<<<<

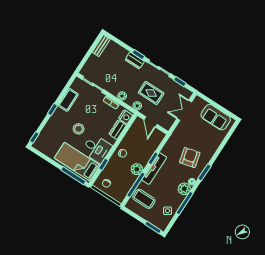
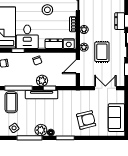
stool: (79, 129) -> (47, 10), moved
armchair: (190, 158) -> (86, 120), moved
plant: (137, 169) -> (42, 81), moved

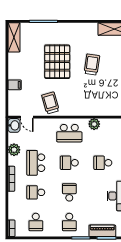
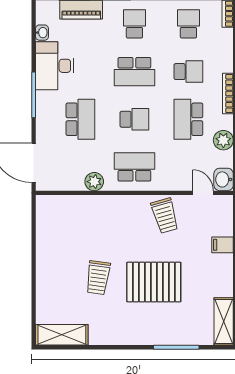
pallet: (57, 62) -> (154, 282), turned 90
school desk: (36, 163) -> (188, 119), turned 180
school desk: (103, 163) -> (80, 119), width x1.85
school desk: (69, 192) -> (134, 72), width x1.85

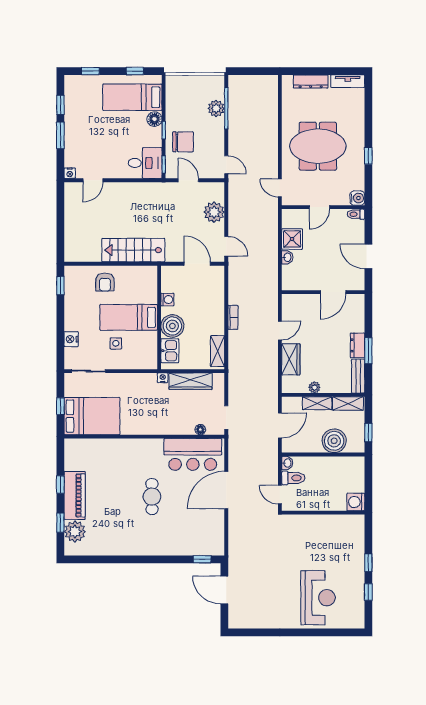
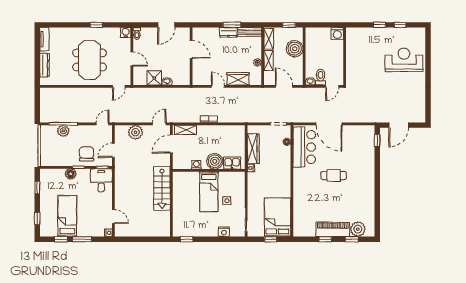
bed: (132, 97) -> (67, 216), moved, turned 180
armchair: (105, 282) -> (184, 208), removed
shelving: (218, 351) -> (186, 130), moved

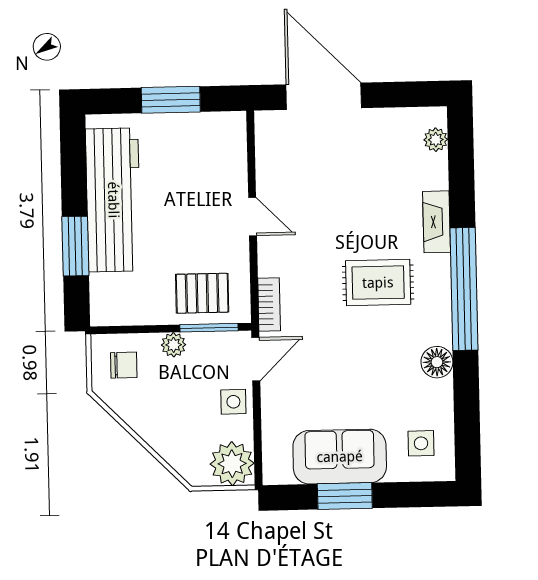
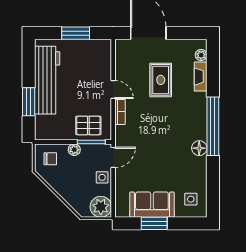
fireplace: (436, 222) -> (201, 77), moved
rug: (378, 283) -> (161, 80), moved, turned 90
bookcase: (269, 305) -> (120, 112), moved
floor lamp: (437, 362) -> (199, 148), moved

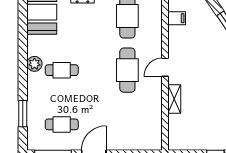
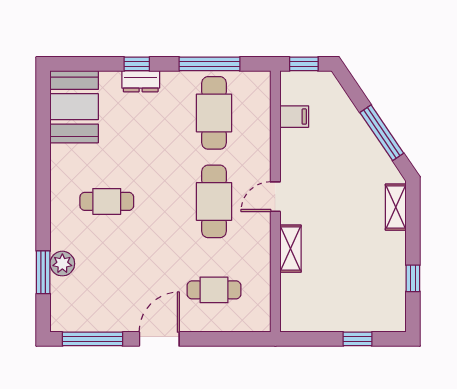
plant: (34, 64) -> (62, 264), moved
cafe table: (62, 124) -> (214, 290), moved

>>>>

== Your task ==
The expected output is the complete listing, word for word, without any picture.

== Solved problem ==
stool: (79, 129) -> (47, 10), moved
armchair: (190, 158) -> (86, 120), moved
plant: (137, 169) -> (42, 81), moved

pallet: (57, 62) -> (154, 282), turned 90
school desk: (36, 163) -> (188, 119), turned 180
school desk: (103, 163) -> (80, 119), width x1.85
school desk: (69, 192) -> (134, 72), width x1.85

bed: (132, 97) -> (67, 216), moved, turned 180
armchair: (105, 282) -> (184, 208), removed
shelving: (218, 351) -> (186, 130), moved

fireplace: (436, 222) -> (201, 77), moved
rug: (378, 283) -> (161, 80), moved, turned 90
bookcase: (269, 305) -> (120, 112), moved
floor lamp: (437, 362) -> (199, 148), moved

plant: (34, 64) -> (62, 264), moved
cafe table: (62, 124) -> (214, 290), moved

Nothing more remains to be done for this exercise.